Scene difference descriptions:
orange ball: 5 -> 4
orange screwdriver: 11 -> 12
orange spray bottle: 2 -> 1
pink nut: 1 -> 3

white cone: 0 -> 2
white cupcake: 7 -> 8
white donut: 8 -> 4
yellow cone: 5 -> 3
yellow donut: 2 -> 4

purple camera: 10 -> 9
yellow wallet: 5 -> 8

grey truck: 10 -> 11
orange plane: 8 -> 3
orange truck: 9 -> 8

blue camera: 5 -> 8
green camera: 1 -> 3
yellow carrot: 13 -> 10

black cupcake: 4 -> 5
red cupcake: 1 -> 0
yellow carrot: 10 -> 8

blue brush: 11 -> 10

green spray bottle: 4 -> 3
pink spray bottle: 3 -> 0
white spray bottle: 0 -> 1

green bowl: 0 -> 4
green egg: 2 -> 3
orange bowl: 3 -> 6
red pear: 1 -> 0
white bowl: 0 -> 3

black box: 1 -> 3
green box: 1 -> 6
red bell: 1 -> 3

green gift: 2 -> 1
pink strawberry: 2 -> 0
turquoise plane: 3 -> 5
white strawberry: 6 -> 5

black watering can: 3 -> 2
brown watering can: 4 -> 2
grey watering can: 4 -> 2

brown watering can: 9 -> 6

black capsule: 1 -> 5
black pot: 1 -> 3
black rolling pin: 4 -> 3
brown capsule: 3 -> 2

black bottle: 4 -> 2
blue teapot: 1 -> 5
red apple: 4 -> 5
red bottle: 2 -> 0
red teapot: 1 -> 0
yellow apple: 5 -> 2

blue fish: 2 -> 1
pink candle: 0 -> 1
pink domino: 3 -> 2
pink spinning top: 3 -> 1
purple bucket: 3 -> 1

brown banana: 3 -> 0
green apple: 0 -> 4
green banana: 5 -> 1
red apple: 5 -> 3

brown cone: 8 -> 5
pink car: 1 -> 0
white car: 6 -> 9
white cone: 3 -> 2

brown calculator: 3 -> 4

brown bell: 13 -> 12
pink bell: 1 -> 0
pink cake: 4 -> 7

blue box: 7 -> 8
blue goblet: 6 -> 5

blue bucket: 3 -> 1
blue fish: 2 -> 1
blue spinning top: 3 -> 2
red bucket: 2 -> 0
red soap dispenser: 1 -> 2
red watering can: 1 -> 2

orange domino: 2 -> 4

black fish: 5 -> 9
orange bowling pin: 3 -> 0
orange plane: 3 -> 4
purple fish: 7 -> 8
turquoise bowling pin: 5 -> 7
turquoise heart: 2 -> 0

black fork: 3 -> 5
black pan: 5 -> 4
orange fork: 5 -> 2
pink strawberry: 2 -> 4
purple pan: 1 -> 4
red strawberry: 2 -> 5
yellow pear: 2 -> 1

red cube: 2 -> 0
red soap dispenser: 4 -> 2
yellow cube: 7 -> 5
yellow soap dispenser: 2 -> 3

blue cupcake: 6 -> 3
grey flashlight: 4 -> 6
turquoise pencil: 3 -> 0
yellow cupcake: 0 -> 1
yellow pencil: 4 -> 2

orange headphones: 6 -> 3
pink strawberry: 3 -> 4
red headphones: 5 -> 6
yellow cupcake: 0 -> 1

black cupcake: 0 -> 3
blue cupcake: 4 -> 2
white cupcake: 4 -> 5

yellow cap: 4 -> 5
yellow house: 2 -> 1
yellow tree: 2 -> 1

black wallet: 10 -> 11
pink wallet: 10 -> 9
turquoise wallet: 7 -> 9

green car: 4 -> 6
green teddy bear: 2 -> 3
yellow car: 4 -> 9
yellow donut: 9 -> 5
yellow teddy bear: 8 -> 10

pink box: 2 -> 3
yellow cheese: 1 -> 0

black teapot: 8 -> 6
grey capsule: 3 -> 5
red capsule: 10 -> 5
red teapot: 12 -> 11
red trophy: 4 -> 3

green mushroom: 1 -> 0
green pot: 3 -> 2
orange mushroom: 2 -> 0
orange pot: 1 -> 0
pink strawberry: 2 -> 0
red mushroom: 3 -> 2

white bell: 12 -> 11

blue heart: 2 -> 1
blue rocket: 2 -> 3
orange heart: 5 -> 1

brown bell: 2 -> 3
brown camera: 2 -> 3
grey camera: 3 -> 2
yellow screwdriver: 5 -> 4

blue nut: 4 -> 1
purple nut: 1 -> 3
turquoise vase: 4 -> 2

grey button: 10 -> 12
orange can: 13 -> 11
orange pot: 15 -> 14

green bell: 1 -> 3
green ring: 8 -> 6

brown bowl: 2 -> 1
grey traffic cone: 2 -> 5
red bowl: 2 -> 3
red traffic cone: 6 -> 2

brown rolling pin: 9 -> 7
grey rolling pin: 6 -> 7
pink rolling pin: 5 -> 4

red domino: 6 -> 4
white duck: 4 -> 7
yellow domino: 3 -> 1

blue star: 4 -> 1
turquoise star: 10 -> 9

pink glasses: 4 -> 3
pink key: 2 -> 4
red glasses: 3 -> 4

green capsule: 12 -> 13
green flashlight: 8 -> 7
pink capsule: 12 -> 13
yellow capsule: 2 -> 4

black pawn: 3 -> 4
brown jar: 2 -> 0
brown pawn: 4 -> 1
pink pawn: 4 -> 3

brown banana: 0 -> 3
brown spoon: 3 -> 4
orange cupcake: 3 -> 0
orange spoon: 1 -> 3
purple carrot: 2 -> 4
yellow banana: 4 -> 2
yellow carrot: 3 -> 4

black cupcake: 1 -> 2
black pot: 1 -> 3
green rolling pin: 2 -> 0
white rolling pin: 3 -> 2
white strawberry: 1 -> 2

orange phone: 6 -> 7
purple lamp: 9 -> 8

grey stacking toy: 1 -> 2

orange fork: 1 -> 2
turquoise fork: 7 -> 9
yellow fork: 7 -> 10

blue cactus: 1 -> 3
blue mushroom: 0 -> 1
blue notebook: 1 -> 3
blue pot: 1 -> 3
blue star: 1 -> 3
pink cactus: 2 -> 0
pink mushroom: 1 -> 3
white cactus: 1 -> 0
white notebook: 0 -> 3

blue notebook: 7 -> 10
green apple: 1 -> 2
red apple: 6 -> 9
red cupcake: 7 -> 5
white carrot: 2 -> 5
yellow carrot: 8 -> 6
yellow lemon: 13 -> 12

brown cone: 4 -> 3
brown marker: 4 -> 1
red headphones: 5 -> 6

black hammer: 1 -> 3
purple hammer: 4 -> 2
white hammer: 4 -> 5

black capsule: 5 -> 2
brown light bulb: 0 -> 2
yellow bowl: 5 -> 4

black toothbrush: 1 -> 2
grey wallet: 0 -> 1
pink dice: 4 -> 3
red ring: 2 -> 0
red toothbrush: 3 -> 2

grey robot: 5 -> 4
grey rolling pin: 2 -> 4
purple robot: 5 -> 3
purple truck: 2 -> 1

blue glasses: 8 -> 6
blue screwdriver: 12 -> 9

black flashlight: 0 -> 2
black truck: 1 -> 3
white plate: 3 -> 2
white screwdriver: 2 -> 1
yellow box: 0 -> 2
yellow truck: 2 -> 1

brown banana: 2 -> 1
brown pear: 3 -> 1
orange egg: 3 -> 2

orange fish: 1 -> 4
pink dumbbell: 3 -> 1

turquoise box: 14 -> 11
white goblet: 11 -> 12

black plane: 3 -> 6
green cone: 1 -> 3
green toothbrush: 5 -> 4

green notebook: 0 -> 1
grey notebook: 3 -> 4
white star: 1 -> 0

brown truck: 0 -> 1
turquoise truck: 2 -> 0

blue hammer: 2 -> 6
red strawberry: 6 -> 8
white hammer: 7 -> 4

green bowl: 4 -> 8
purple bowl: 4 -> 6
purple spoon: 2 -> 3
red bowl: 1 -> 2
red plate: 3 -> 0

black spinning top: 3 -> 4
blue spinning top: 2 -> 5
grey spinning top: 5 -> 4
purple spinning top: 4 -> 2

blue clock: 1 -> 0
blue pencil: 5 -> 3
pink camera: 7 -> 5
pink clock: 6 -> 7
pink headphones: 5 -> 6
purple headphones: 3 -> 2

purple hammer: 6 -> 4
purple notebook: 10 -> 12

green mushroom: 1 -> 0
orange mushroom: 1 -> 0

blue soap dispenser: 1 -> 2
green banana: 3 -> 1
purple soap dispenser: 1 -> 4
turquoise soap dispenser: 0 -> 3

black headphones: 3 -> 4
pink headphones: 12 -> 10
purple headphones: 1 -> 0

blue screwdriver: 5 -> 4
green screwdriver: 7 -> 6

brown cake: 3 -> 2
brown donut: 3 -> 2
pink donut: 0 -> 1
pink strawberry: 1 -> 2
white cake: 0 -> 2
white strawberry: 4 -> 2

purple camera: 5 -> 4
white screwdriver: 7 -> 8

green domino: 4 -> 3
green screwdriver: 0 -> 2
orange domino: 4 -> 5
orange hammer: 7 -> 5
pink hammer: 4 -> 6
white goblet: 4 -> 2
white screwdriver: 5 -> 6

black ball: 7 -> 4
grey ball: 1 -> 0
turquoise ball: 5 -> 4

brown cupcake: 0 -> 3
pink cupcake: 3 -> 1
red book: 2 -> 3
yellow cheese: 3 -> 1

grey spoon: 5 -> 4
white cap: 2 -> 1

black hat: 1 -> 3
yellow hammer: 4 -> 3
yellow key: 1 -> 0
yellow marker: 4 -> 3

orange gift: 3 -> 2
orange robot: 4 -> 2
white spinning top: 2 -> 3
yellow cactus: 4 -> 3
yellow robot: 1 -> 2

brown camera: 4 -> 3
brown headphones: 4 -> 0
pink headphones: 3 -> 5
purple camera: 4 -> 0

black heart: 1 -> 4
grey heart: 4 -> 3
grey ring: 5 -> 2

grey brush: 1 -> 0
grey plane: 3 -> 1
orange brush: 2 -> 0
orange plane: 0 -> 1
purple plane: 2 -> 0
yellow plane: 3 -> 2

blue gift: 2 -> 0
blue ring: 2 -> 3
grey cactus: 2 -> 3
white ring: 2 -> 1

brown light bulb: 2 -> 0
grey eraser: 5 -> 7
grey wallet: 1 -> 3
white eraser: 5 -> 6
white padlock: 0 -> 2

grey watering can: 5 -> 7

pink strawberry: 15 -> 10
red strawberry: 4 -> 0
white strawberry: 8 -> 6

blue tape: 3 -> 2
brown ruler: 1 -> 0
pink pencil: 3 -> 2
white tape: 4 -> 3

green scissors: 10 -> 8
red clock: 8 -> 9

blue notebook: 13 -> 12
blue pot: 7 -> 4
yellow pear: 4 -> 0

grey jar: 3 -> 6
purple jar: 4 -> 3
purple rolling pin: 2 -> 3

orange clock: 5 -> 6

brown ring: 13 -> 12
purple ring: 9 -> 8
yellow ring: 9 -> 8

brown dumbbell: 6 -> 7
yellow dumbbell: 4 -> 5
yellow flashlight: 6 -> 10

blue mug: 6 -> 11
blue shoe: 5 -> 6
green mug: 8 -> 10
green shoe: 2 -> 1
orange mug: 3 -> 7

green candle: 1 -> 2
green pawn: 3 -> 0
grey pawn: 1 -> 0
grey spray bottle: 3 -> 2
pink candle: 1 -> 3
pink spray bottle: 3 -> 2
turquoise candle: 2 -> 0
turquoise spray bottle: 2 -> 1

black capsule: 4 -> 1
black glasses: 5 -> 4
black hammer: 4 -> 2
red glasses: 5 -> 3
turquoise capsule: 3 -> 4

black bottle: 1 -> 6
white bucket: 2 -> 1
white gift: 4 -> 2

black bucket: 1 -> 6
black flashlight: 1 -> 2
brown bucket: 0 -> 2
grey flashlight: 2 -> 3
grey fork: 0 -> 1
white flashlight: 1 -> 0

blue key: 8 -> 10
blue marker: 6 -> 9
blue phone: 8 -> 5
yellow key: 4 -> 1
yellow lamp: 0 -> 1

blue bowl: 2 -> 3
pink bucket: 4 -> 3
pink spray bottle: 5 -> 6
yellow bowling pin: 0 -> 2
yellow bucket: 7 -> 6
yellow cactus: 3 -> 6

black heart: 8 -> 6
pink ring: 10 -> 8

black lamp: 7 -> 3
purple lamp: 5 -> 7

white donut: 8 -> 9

• ABOUT THIS EXERCISE:
Take the lines above from the one containing "blue shoe: 5 -> 6" down to the one containing "purple lamp: 5 -> 7", and transcribe them exactly, both ends included.

• ANSWER BELOW:
blue shoe: 5 -> 6
green mug: 8 -> 10
green shoe: 2 -> 1
orange mug: 3 -> 7

green candle: 1 -> 2
green pawn: 3 -> 0
grey pawn: 1 -> 0
grey spray bottle: 3 -> 2
pink candle: 1 -> 3
pink spray bottle: 3 -> 2
turquoise candle: 2 -> 0
turquoise spray bottle: 2 -> 1

black capsule: 4 -> 1
black glasses: 5 -> 4
black hammer: 4 -> 2
red glasses: 5 -> 3
turquoise capsule: 3 -> 4

black bottle: 1 -> 6
white bucket: 2 -> 1
white gift: 4 -> 2

black bucket: 1 -> 6
black flashlight: 1 -> 2
brown bucket: 0 -> 2
grey flashlight: 2 -> 3
grey fork: 0 -> 1
white flashlight: 1 -> 0

blue key: 8 -> 10
blue marker: 6 -> 9
blue phone: 8 -> 5
yellow key: 4 -> 1
yellow lamp: 0 -> 1

blue bowl: 2 -> 3
pink bucket: 4 -> 3
pink spray bottle: 5 -> 6
yellow bowling pin: 0 -> 2
yellow bucket: 7 -> 6
yellow cactus: 3 -> 6

black heart: 8 -> 6
pink ring: 10 -> 8

black lamp: 7 -> 3
purple lamp: 5 -> 7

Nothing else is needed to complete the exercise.